[Start of Attachment]

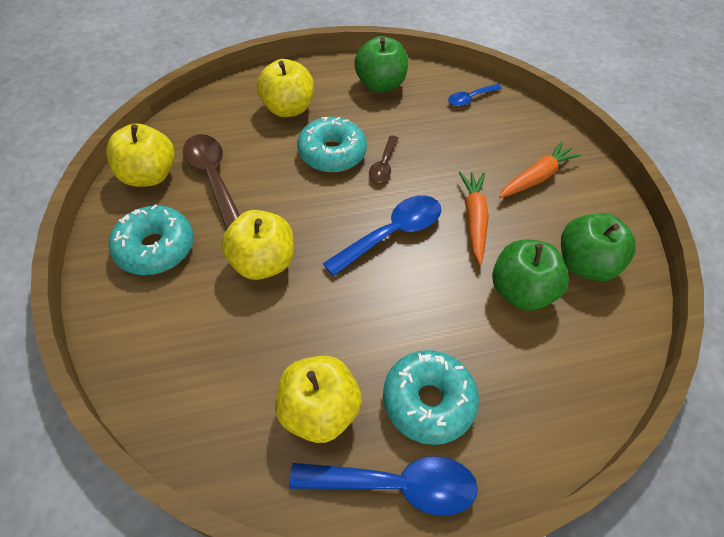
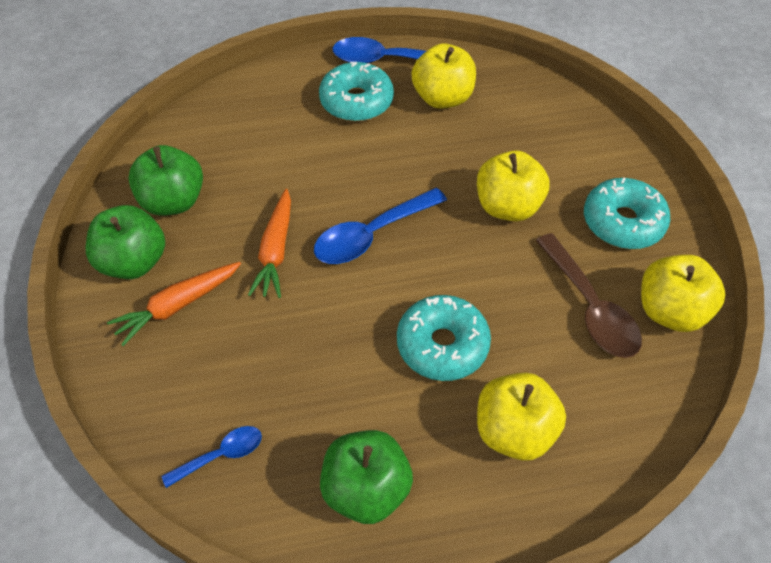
camera: 175 degrees left, 0 degrees up
brown spoon [369,135,398,182] -> none
green apple [492,239,569,310] -> green apple moved to [86,205,165,279]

[End of Attachment]

Work instruction -> Without the pictures, output the full listing exactly as it stands.

Finished task ->
camera: 175 degrees left, 0 degrees up
brown spoon [369,135,398,182] -> none
green apple [492,239,569,310] -> green apple moved to [86,205,165,279]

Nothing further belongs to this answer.